■ **TASK GOAL**:
Collect every line of the records below that contains the word "VRAW".

——

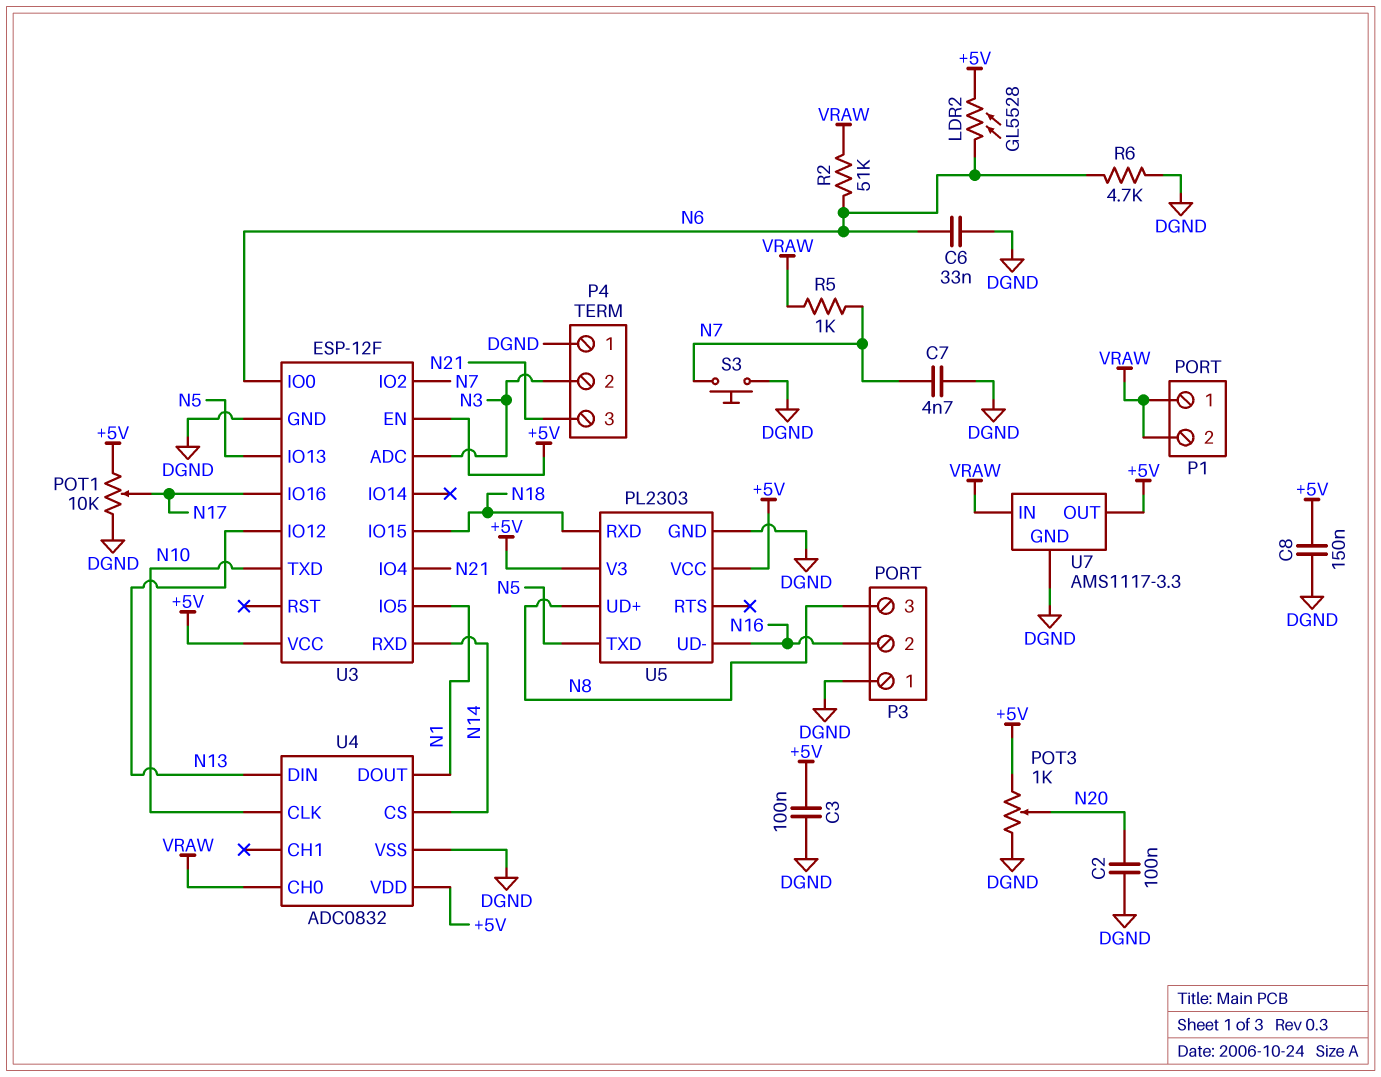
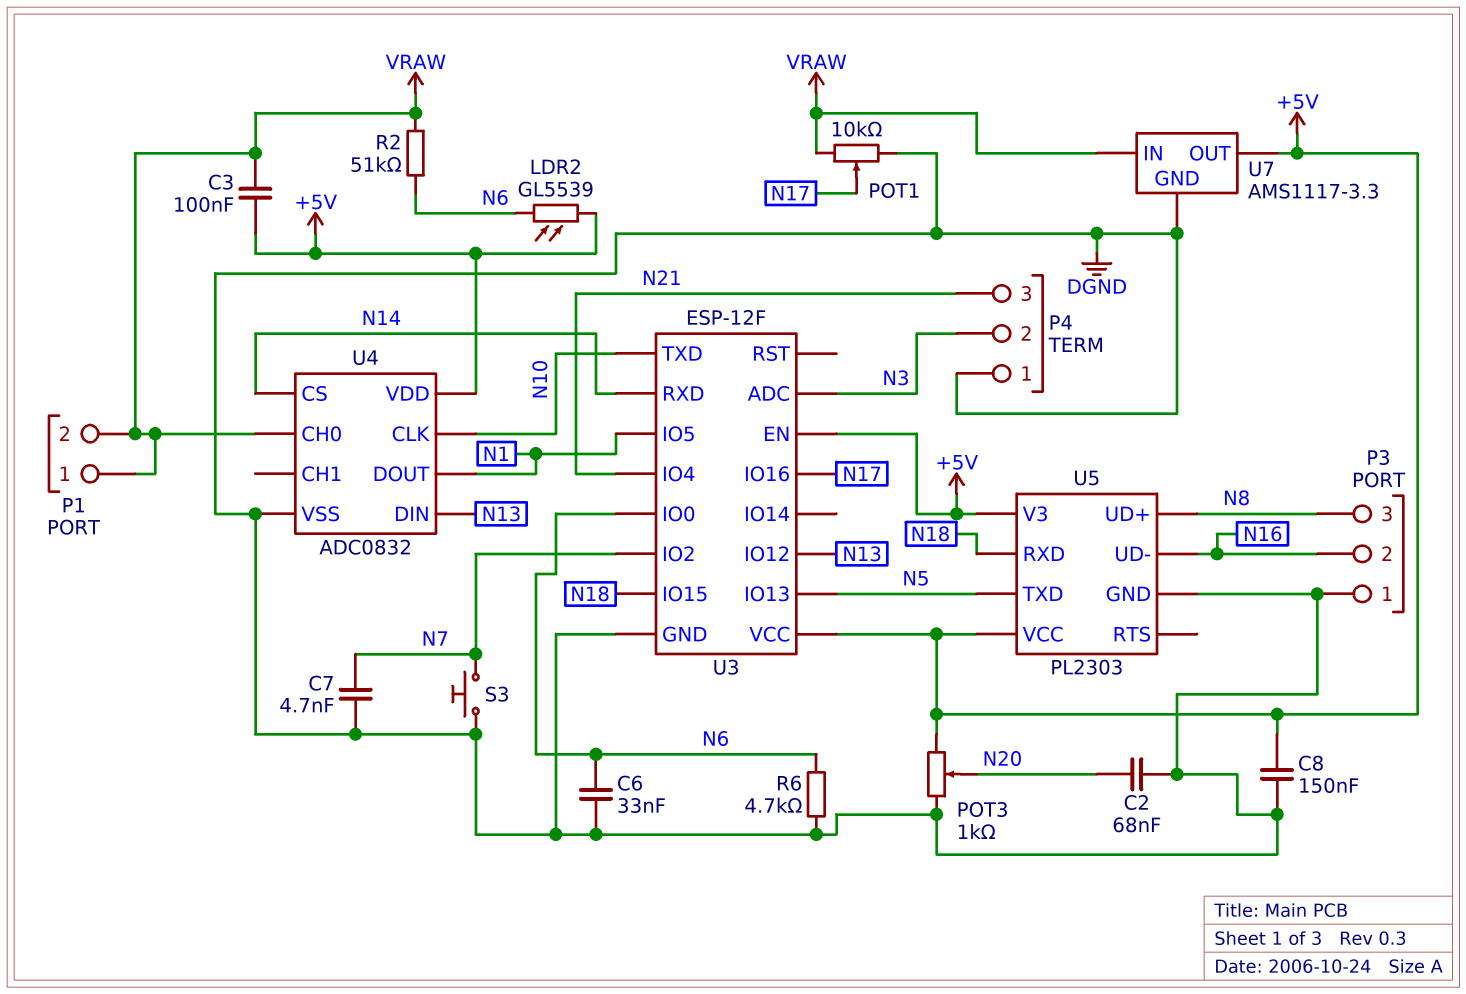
C2: 100nF (DGND, N20) -> 68nF (DGND, N20)
C3: 100nF (+5V, DGND) -> 100nF (+5V, VRAW)
LDR2: GL5528 (+5V, N6) -> GL5539 (+5V, N6)
POT1: 10k (+5V, DGND, wiper N17) -> 10k (DGND, VRAW, wiper N17)
R5: 1k (N7, VRAW) -> none

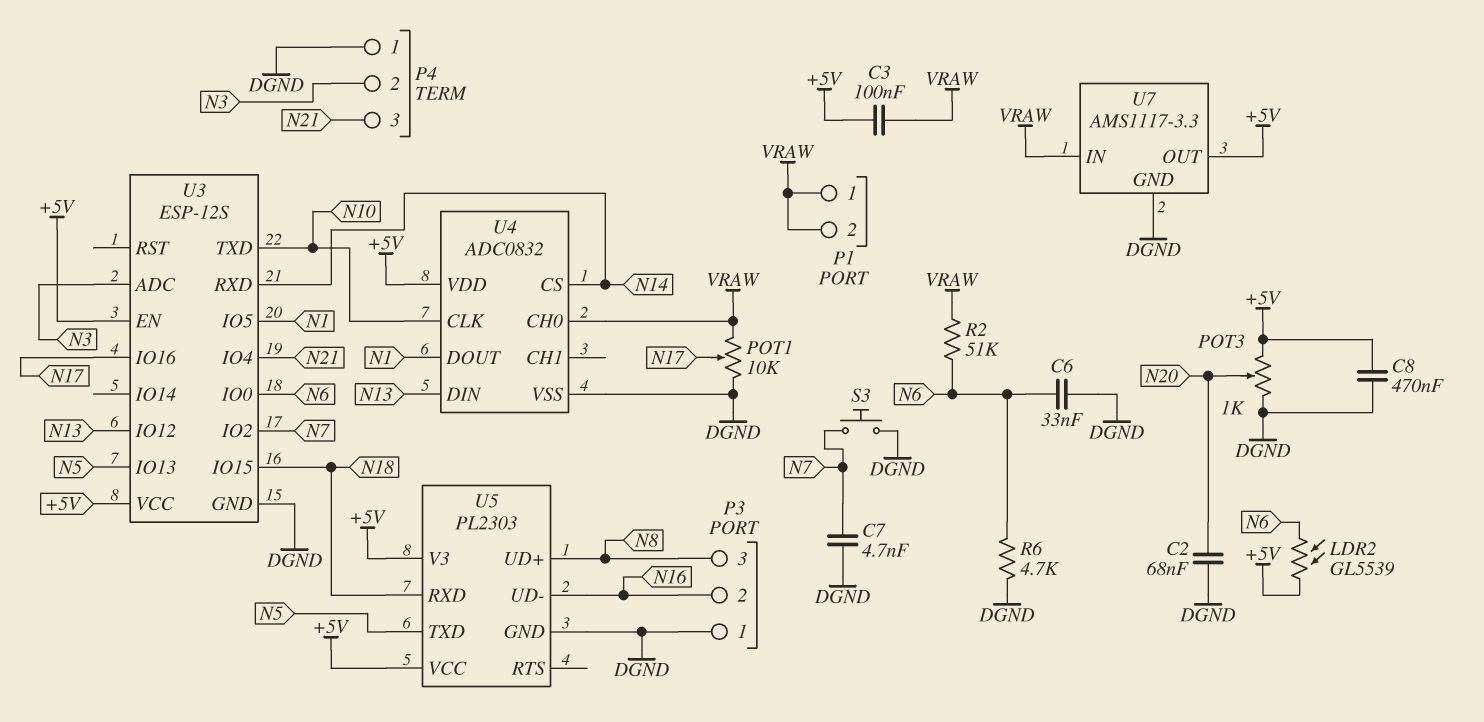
C8: 150nF (+5V, DGND) -> 470nF (+5V, DGND)
U3: ESP-12F -> ESP-12S

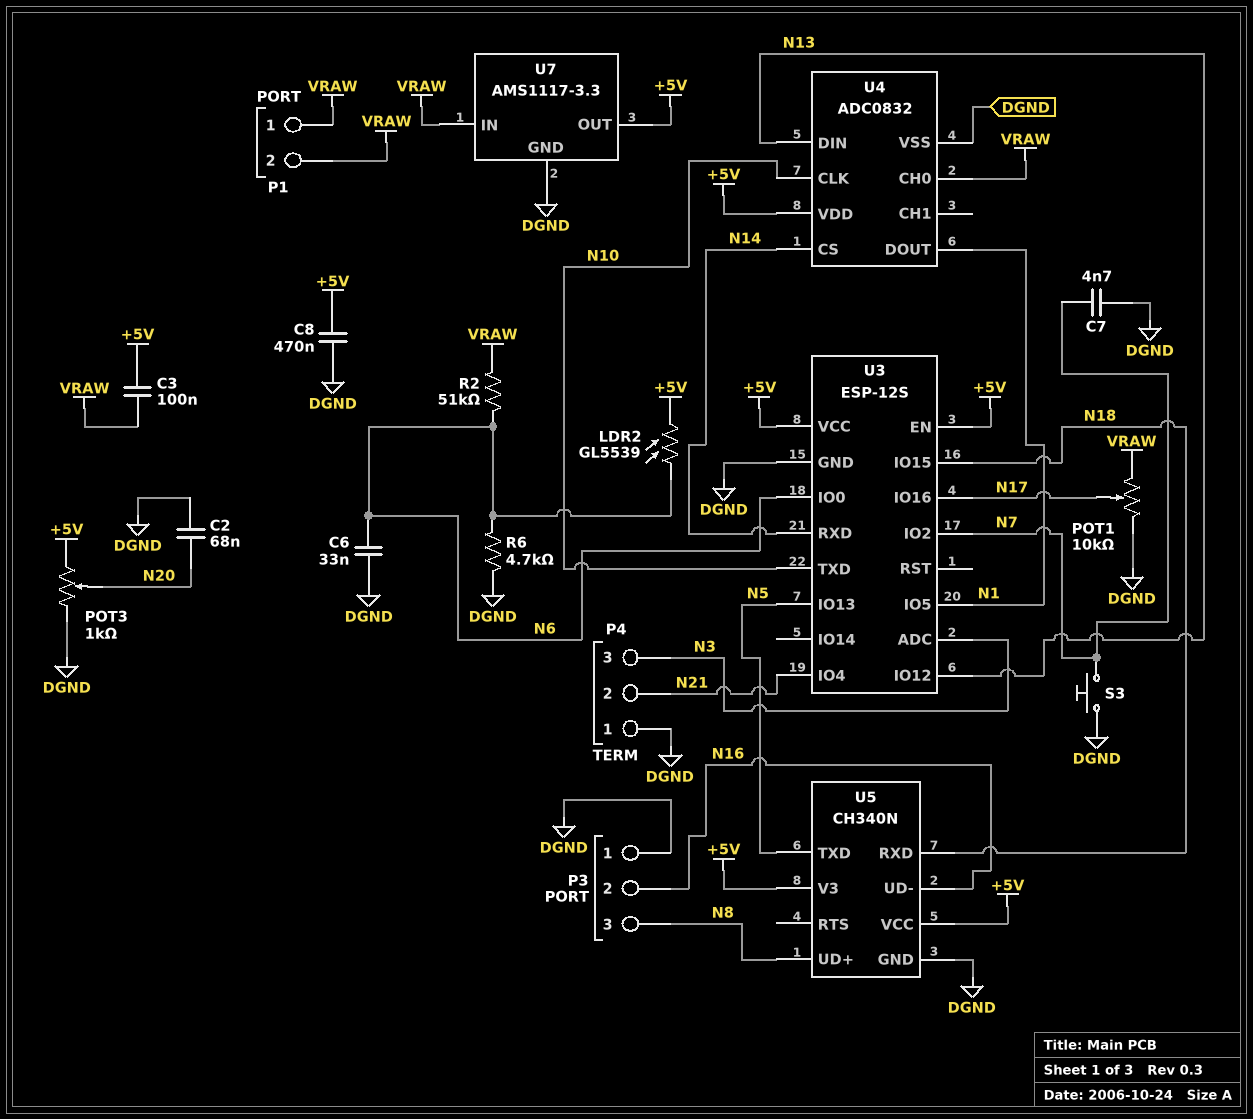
P4 pin 2: N3 -> N21
P4 pin 3: N21 -> N3
U5: PL2303 -> CH340N

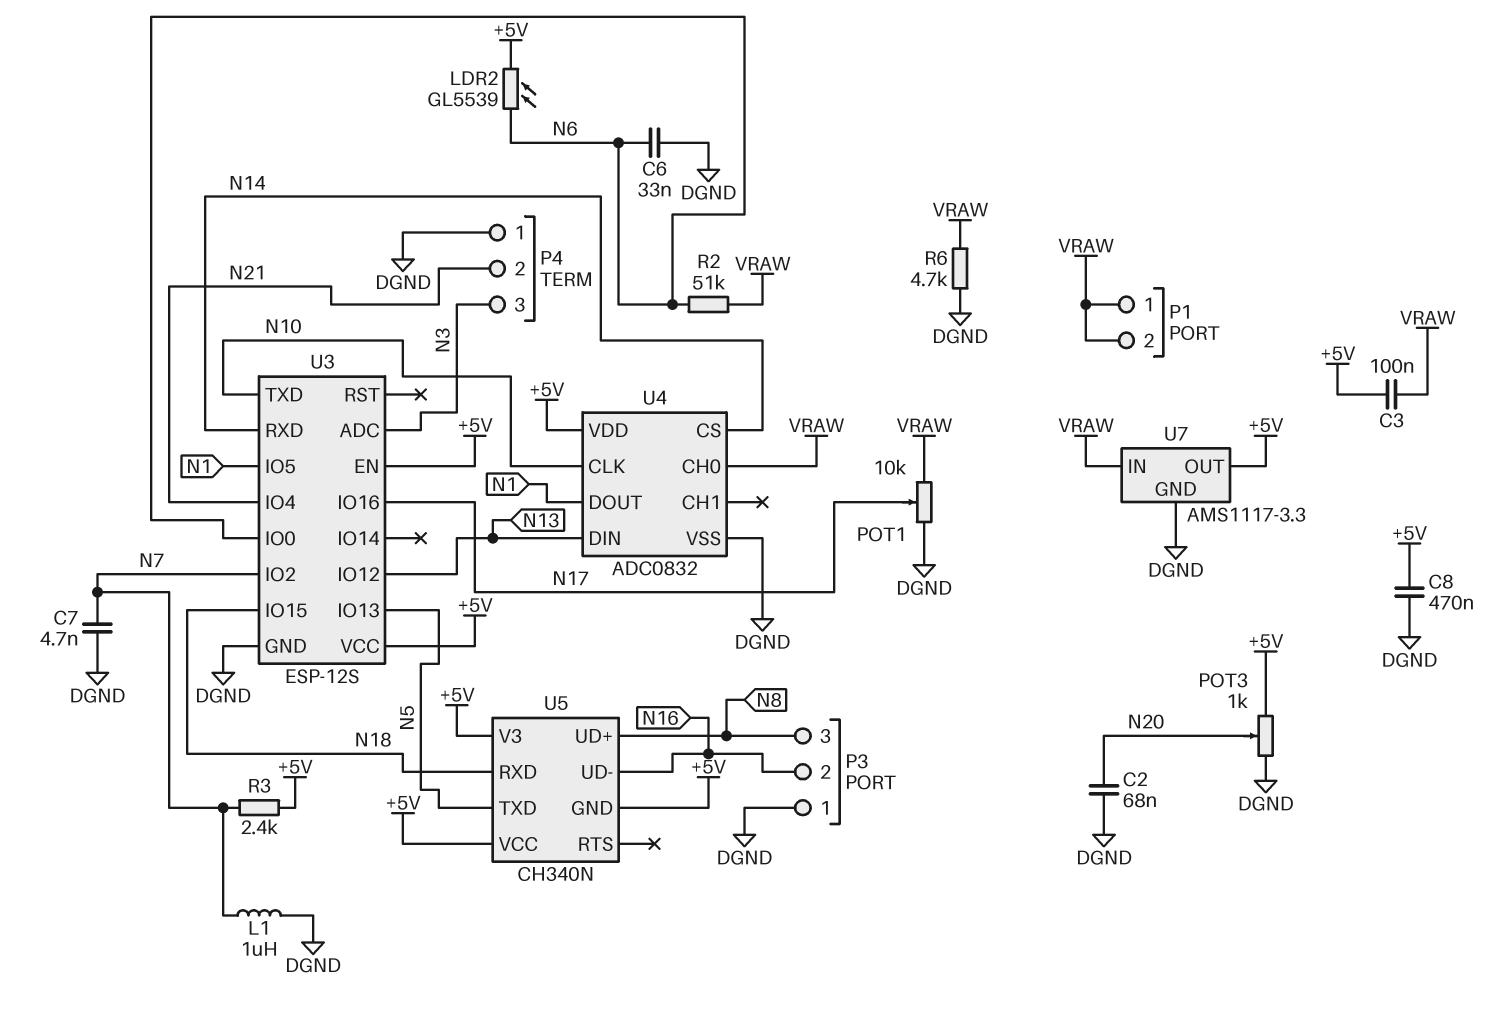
L1: none -> 1uH (DGND, N7)
R3: none -> 2.4k (+5V, N7)
R6: 4.7k (DGND, N6) -> 4.7k (DGND, VRAW)
S3: button (DGND, N7) -> none
U5 pin GND: DGND -> +5V

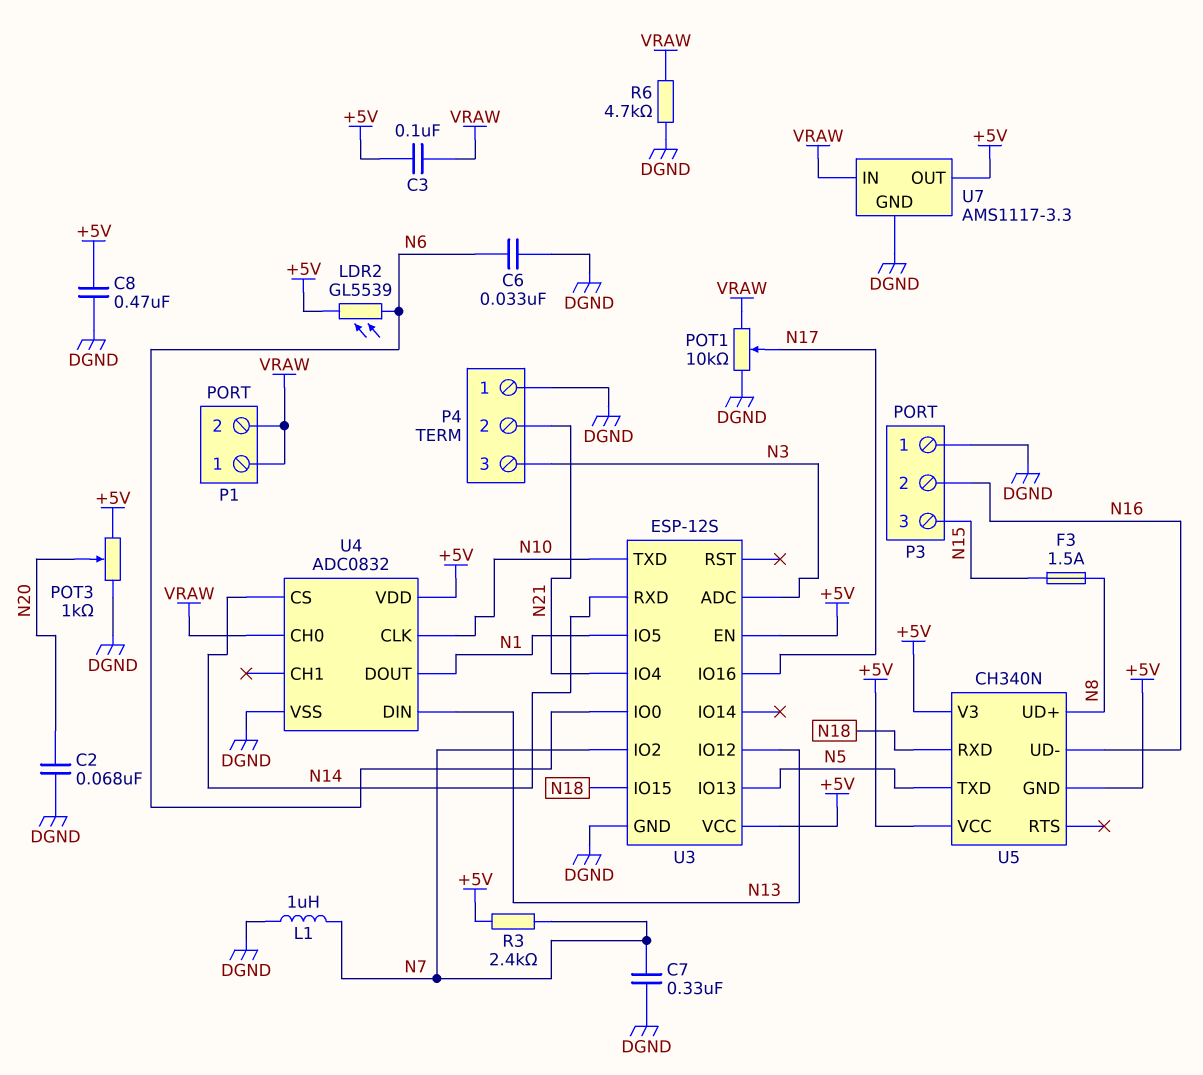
C7: 4.7nF (DGND, N7) -> 330nF (DGND, N7)
F3: none -> 1.5A (N8, N15)
P3 pin 3: N8 -> N15
R2: 51k (N6, VRAW) -> none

——

■ **RESULT BELOW**:
C3: 100nF (+5V, DGND) -> 100nF (+5V, VRAW)
POT1: 10k (+5V, DGND, wiper N17) -> 10k (DGND, VRAW, wiper N17)
R5: 1k (N7, VRAW) -> none
R6: 4.7k (DGND, N6) -> 4.7k (DGND, VRAW)
R2: 51k (N6, VRAW) -> none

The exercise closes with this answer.